Below is a listing; write it out exactly and drop any images from it.

▶ _INFORMATION SUPPLIED_:
• • • • •

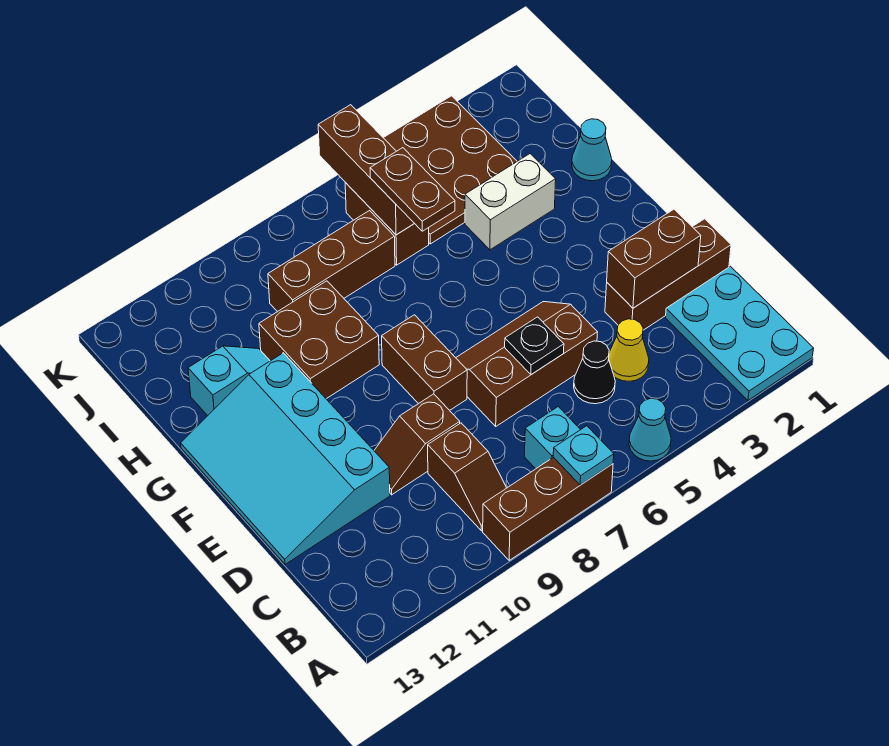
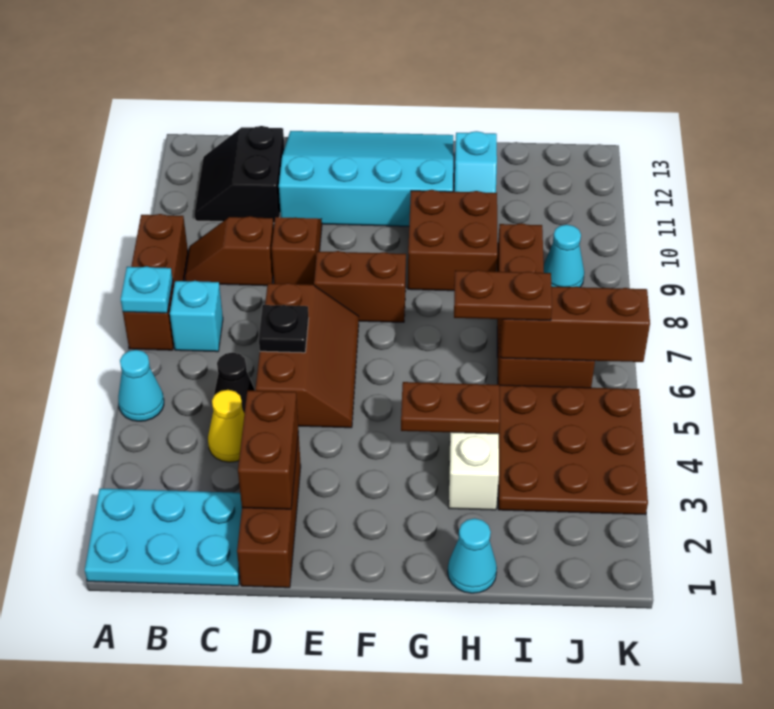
none -> black slope B11:C12 level 1 top C
none -> brown plate G4:H4 level 2
none -> cyan cone J9 level 1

• • • • •

▶ _ANSWER FOR THE TASK_:
none -> black slope B11:C12 level 1 top C
none -> brown plate G4:H4 level 2
none -> cyan cone J9 level 1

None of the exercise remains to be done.